**Goal**
Recast everything in the records below from the line containing "bunks [1003, 329]" down to the line containing "piers [154, 1209]" as a Markdown table with the columns Row and Text. Give each line a row number and omit any blank lines.

**Given data**
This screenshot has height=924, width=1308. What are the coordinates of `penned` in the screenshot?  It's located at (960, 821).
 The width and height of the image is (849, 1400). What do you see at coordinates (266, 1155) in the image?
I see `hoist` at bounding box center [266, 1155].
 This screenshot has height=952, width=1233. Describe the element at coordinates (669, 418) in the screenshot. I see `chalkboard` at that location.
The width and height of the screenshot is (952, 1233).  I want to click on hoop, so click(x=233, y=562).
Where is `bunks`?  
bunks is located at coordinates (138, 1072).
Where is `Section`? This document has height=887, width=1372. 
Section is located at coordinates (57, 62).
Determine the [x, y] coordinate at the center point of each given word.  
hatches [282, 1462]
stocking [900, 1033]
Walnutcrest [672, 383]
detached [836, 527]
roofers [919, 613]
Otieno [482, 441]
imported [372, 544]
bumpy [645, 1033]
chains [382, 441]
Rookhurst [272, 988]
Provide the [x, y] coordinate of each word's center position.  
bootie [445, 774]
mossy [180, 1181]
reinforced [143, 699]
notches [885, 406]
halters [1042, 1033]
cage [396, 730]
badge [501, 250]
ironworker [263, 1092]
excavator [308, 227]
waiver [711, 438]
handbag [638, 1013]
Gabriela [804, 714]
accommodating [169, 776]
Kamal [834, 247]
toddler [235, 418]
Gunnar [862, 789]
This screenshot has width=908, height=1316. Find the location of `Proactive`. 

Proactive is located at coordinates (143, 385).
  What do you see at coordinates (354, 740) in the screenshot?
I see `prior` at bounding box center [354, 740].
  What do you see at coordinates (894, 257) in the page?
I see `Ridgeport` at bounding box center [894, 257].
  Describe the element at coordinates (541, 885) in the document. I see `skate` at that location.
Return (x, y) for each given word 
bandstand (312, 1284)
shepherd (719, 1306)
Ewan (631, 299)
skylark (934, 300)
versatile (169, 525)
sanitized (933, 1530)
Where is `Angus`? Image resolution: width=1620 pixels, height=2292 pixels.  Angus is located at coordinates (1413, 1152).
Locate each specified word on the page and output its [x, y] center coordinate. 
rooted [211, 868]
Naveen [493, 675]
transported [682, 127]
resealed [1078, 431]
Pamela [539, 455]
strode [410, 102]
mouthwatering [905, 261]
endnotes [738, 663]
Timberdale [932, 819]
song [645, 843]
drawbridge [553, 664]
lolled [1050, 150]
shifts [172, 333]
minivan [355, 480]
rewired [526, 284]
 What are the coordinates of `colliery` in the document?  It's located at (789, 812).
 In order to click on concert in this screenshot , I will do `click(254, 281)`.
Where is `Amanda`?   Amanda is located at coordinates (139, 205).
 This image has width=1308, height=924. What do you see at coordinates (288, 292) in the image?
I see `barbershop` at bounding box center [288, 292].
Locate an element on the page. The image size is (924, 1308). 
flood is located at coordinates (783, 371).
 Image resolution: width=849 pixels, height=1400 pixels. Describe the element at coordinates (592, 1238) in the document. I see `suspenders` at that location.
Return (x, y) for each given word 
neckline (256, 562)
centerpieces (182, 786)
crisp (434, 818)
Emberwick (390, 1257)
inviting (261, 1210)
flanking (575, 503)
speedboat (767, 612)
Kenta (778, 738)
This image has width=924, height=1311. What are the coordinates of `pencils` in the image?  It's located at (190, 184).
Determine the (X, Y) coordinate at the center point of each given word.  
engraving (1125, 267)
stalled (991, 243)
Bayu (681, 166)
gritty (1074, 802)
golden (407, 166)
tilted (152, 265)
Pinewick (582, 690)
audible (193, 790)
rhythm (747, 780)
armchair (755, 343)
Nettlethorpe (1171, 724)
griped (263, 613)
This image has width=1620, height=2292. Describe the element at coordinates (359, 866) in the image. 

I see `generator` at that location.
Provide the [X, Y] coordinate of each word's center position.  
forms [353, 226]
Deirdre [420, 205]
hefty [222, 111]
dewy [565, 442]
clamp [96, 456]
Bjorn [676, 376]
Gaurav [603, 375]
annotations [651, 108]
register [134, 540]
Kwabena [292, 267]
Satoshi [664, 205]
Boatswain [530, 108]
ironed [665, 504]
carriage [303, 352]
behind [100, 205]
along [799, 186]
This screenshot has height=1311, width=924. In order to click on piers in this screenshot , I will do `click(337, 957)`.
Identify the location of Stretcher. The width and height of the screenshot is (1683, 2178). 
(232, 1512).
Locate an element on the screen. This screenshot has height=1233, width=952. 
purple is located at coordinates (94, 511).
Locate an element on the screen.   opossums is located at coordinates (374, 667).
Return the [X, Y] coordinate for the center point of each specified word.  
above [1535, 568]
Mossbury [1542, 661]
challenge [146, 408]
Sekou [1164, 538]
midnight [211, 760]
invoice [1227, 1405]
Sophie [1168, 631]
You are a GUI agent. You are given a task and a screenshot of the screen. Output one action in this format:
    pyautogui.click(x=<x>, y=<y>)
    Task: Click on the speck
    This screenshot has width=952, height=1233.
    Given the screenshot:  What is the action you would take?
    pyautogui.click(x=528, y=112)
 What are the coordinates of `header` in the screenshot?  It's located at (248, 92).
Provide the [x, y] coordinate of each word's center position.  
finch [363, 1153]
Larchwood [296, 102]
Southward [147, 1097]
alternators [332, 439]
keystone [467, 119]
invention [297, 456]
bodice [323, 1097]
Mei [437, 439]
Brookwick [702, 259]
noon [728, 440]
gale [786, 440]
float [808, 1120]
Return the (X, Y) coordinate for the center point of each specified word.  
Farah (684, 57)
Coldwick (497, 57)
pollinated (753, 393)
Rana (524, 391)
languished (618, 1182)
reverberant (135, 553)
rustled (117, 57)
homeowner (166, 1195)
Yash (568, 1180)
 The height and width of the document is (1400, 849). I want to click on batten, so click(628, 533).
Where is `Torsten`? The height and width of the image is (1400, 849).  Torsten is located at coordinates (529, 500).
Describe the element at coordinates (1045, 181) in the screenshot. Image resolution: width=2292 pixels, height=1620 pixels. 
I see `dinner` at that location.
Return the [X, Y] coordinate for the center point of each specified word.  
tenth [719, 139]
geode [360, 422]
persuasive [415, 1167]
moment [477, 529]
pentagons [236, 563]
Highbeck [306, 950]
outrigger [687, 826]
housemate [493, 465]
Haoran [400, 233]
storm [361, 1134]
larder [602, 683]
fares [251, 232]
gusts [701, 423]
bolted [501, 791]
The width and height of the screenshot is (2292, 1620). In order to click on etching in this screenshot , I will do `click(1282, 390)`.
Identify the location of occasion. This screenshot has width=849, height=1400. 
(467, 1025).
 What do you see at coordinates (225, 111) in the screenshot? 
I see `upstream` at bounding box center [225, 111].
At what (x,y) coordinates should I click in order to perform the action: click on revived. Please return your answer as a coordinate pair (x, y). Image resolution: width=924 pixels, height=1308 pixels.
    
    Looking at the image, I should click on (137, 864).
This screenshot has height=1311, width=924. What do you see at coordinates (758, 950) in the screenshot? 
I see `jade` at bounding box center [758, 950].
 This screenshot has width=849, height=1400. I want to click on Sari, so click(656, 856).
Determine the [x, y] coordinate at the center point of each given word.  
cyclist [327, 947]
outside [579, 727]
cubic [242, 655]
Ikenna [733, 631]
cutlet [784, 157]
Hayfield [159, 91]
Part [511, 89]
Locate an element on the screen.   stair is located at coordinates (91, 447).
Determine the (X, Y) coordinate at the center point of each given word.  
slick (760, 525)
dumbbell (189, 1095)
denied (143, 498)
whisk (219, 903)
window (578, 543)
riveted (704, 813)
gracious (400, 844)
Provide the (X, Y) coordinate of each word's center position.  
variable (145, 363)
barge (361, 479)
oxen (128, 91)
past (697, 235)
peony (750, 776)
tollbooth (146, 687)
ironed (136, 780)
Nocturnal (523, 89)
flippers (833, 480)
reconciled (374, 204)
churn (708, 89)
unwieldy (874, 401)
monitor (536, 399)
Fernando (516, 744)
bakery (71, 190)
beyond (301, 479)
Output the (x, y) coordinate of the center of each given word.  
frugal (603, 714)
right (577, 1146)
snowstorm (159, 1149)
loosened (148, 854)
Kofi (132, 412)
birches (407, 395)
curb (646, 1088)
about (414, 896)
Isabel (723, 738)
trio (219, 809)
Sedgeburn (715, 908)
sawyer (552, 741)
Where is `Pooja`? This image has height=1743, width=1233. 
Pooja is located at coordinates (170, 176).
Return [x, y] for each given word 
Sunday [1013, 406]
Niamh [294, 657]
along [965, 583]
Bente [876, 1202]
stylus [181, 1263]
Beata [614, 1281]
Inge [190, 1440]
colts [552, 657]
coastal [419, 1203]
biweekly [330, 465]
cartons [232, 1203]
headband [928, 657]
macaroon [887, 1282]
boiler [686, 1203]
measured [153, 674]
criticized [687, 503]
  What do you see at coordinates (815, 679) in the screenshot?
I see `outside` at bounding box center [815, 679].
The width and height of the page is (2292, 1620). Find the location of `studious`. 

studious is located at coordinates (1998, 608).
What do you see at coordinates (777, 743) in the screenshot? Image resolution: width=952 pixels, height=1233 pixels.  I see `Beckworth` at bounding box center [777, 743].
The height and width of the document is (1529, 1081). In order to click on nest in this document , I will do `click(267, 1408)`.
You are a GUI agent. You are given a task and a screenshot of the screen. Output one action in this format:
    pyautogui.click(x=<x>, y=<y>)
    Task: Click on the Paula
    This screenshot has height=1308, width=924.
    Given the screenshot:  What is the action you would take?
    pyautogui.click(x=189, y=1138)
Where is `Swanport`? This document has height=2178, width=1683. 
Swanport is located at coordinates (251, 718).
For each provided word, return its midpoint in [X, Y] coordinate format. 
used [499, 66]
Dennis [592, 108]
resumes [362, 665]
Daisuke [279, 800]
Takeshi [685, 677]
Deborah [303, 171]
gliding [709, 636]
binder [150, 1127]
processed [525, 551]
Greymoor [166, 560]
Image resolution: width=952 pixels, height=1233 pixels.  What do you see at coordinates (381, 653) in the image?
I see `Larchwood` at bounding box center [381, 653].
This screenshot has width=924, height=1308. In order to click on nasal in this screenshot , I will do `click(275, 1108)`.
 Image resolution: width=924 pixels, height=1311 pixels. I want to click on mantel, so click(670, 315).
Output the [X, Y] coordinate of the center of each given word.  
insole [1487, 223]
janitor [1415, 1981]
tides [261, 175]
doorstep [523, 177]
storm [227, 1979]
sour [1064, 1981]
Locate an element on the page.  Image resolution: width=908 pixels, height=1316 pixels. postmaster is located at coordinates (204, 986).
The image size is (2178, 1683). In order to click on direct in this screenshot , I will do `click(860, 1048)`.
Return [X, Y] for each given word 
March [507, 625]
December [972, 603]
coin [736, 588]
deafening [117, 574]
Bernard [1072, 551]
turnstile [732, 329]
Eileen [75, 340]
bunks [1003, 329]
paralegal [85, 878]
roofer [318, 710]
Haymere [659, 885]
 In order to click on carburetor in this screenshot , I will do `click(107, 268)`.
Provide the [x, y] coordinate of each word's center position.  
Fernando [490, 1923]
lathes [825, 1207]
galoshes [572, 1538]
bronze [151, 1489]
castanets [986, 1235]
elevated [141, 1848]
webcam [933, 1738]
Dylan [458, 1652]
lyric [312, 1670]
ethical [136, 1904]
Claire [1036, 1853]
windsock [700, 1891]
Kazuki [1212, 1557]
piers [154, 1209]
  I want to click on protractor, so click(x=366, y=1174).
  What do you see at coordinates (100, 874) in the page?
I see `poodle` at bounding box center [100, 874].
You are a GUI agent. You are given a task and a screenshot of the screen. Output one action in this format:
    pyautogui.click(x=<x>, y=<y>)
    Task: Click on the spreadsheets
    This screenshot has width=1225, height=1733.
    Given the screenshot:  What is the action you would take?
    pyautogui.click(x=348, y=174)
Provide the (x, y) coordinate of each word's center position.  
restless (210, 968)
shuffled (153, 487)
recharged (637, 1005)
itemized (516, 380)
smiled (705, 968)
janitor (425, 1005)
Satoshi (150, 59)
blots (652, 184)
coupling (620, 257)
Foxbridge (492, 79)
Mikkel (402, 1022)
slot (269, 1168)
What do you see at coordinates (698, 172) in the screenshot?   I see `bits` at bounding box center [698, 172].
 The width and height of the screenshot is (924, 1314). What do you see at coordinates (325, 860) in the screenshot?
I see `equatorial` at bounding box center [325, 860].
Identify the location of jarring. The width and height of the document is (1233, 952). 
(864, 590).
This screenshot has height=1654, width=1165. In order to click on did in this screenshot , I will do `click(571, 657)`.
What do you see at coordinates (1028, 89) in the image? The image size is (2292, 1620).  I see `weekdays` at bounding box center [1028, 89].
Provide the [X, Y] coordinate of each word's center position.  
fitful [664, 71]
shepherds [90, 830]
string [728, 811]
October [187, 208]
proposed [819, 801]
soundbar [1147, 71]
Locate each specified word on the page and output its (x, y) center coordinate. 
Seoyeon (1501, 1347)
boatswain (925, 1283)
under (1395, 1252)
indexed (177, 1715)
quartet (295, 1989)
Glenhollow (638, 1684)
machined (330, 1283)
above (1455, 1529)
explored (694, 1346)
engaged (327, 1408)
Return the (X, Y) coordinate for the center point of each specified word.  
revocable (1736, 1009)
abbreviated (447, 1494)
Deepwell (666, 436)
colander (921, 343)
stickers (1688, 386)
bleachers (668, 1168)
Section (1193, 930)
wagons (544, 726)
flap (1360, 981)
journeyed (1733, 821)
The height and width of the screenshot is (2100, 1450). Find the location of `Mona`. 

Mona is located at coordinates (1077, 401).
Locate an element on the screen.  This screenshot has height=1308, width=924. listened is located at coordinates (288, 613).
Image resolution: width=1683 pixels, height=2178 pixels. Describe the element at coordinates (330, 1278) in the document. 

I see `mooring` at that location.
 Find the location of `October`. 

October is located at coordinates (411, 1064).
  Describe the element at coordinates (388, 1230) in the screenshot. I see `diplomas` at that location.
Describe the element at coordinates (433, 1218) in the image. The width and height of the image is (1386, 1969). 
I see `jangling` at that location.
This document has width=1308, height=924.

**Exercise output**
| Row | Text |
|---|---|
| 1 | bunks [1003, 329] |
| 2 | paralegal [85, 878] |
| 3 | roofer [318, 710] |
| 4 | Haymere [659, 885] |
| 5 |  In order to click on carburetor in this screenshot , I will do `click(107, 268)`. |
| 6 | Provide the [x, y] coordinate of each word's center position.   |
| 7 | Fernando [490, 1923] |
| 8 | lathes [825, 1207] |
| 9 | galoshes [572, 1538] |
| 10 | bronze [151, 1489] |
| 11 | castanets [986, 1235] |
| 12 | elevated [141, 1848] |
| 13 | webcam [933, 1738] |
| 14 | Dylan [458, 1652] |
| 15 | lyric [312, 1670] |
| 16 | ethical [136, 1904] |
| 17 | Claire [1036, 1853] |
| 18 | windsock [700, 1891] |
| 19 | Kazuki [1212, 1557] |
| 20 | piers [154, 1209] |